About this exercise —
When you find the word "hammer" in a line of the entries, please copy the whole line.
------
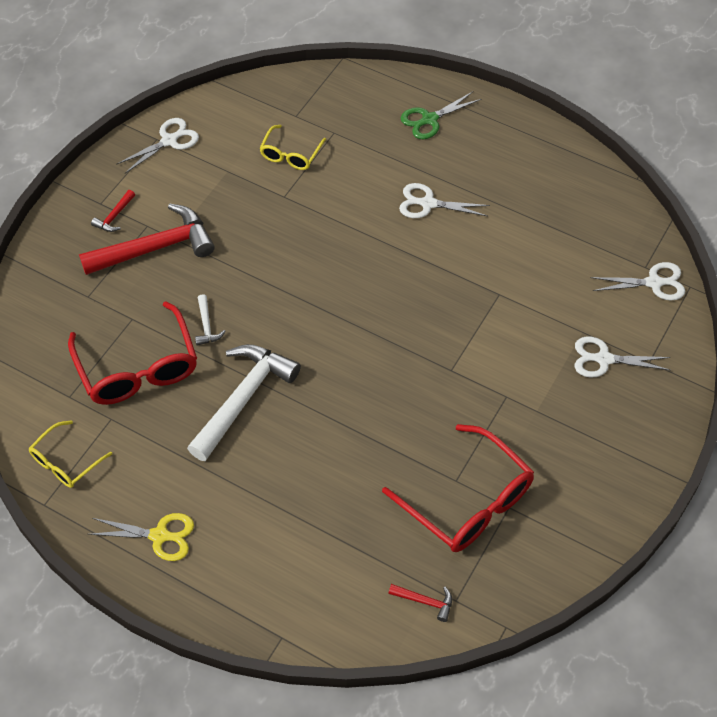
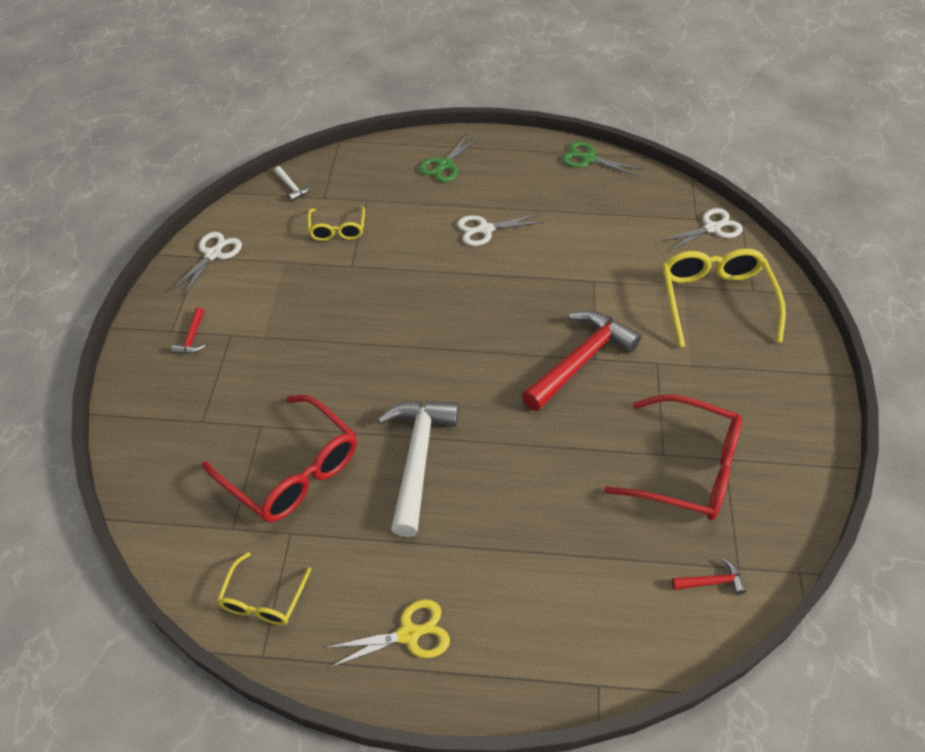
camera: 25 degrees left, 5 degrees down
(155, 248) = (250, 352): red hammer -> red hammer (580, 360)
(206, 326) = (341, 404): white hammer -> white hammer (292, 187)
(577, 162) = (588, 159): none -> green scissors
(603, 359) = (715, 302): white scissors -> yellow glasses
------
Final answer —
(155, 248) = (250, 352): red hammer -> red hammer (580, 360)
(206, 326) = (341, 404): white hammer -> white hammer (292, 187)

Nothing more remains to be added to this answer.